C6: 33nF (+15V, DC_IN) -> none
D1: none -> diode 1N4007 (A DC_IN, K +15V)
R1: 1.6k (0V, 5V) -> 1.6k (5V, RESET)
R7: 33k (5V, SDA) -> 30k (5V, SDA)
--
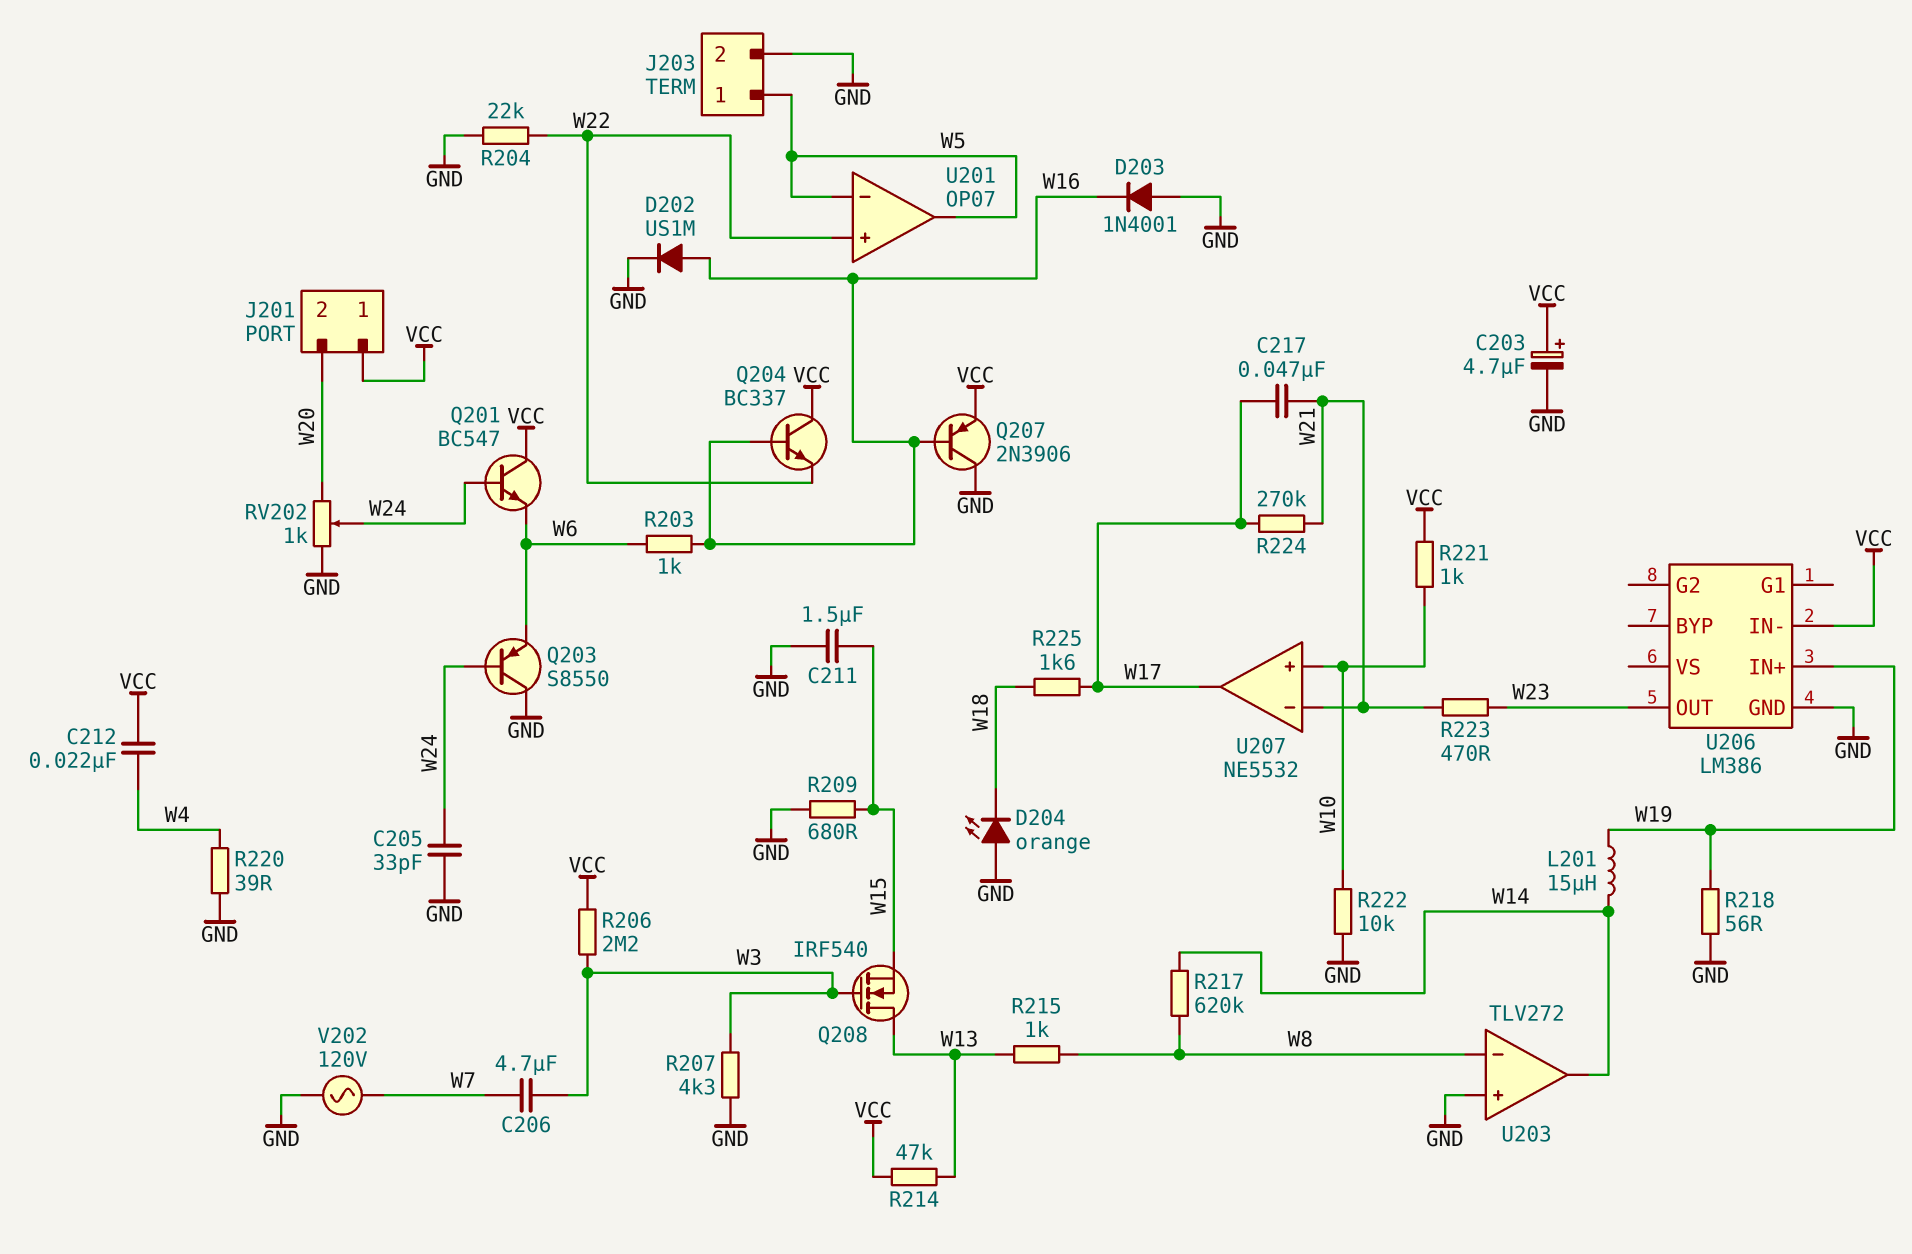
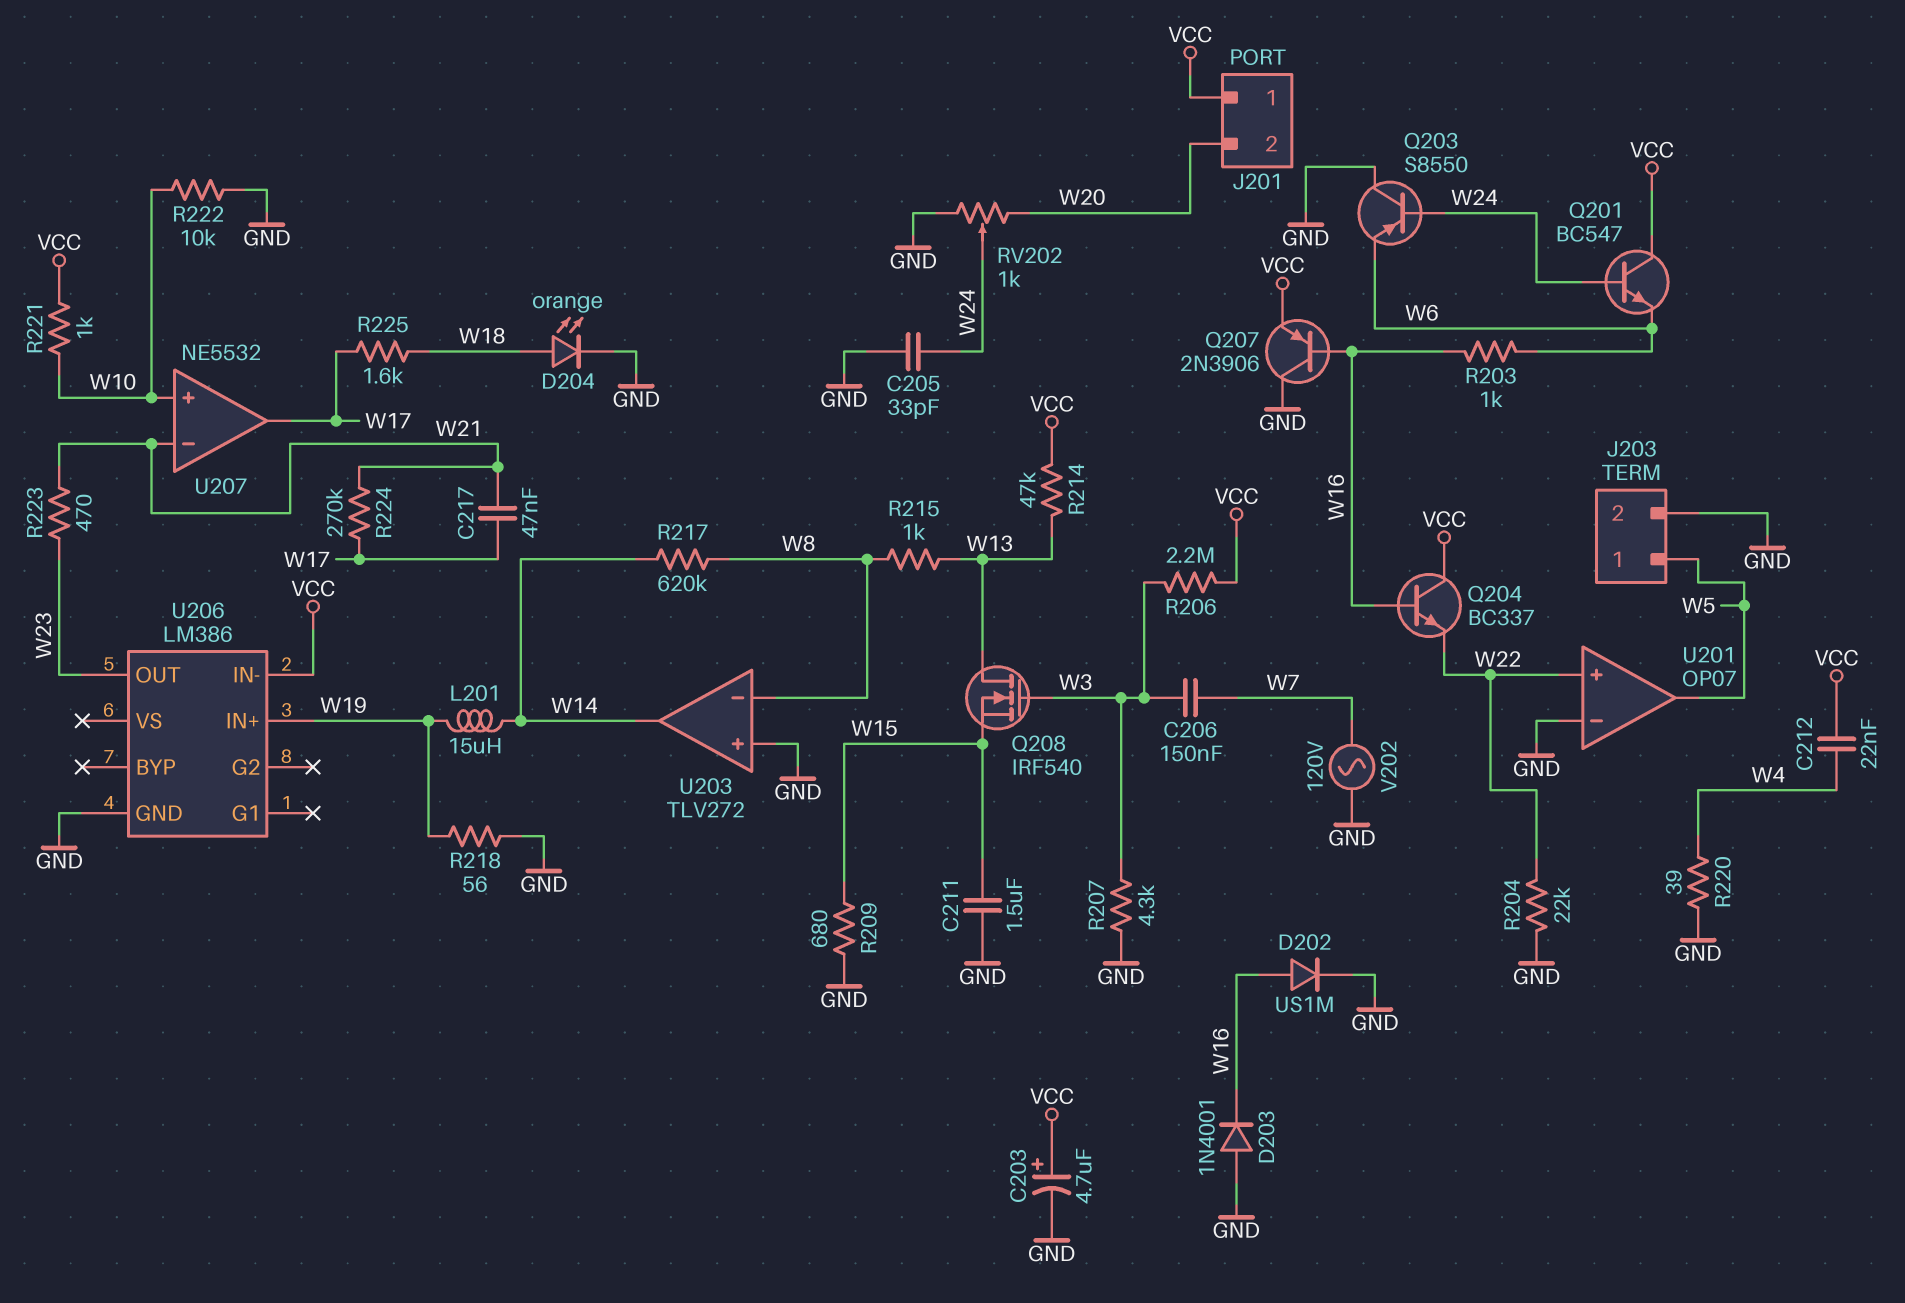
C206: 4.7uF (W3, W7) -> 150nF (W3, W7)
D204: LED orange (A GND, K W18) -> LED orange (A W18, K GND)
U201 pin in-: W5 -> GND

Task objective — The required answer is the exact run of lines above starting at the line with "D1: none -> diode 1N4007 (A DC_IN, K +15V)" and ending at the line with "R7: 33k (5V, SDA) -> 30k (5V, SDA)", with both ends present.

Response —
D1: none -> diode 1N4007 (A DC_IN, K +15V)
R1: 1.6k (0V, 5V) -> 1.6k (5V, RESET)
R7: 33k (5V, SDA) -> 30k (5V, SDA)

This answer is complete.